_SOURCE MATERIAL_:
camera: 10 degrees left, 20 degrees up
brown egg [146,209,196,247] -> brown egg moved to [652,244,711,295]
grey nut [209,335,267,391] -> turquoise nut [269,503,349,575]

---

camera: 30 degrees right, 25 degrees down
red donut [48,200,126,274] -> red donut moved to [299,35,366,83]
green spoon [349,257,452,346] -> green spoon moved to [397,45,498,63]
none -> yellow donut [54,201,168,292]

* * *

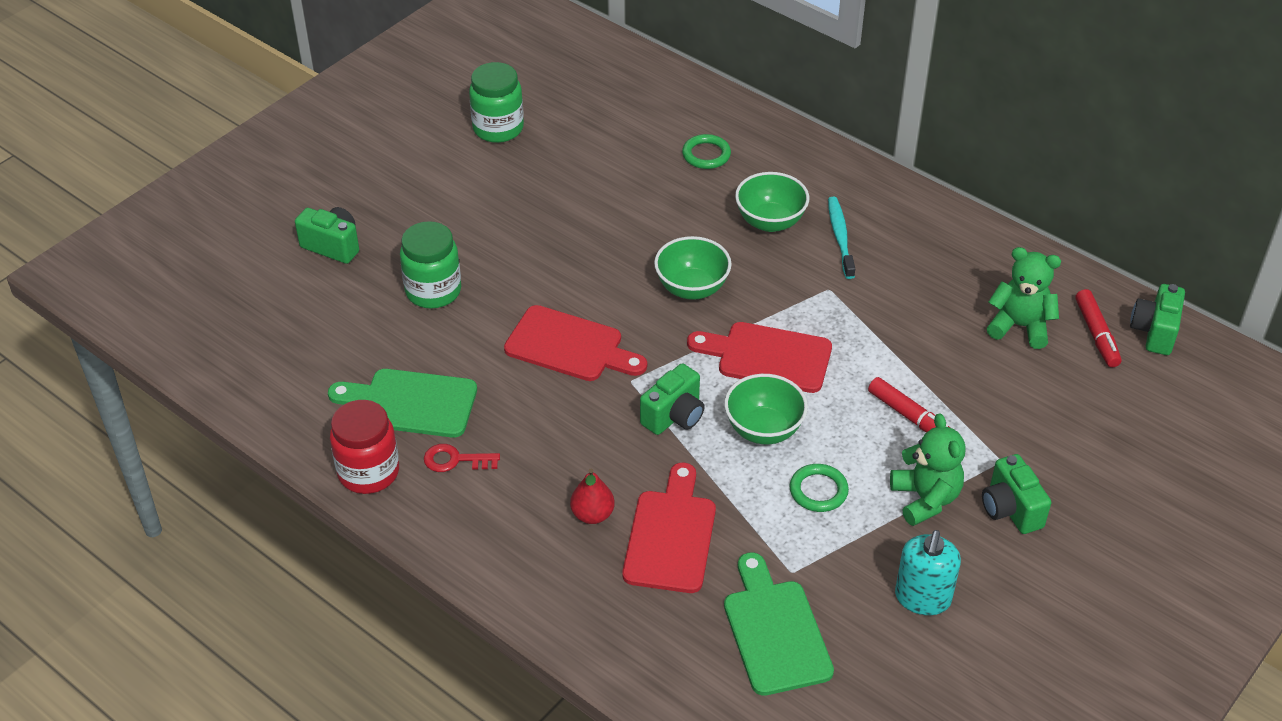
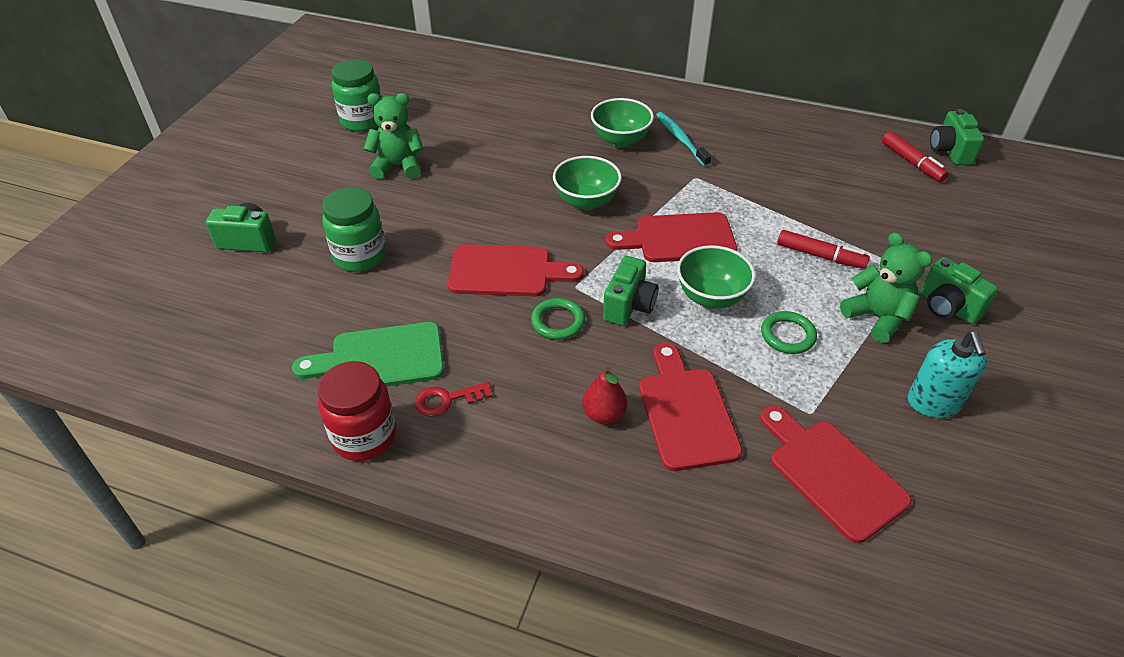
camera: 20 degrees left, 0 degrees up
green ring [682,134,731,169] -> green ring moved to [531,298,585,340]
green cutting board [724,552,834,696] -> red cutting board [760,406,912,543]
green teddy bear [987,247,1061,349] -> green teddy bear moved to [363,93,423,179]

_TASK DIRECTIONS_: Transcribe the lines above between the line holding "camera: 10 degrees left, 20 degrees up" and the line holding "grey nut [209,335,267,391]", inclusive, exactly as they stand and with nothing added.

_EXERCISE OUTPUT_:
camera: 10 degrees left, 20 degrees up
brown egg [146,209,196,247] -> brown egg moved to [652,244,711,295]
grey nut [209,335,267,391] -> turquoise nut [269,503,349,575]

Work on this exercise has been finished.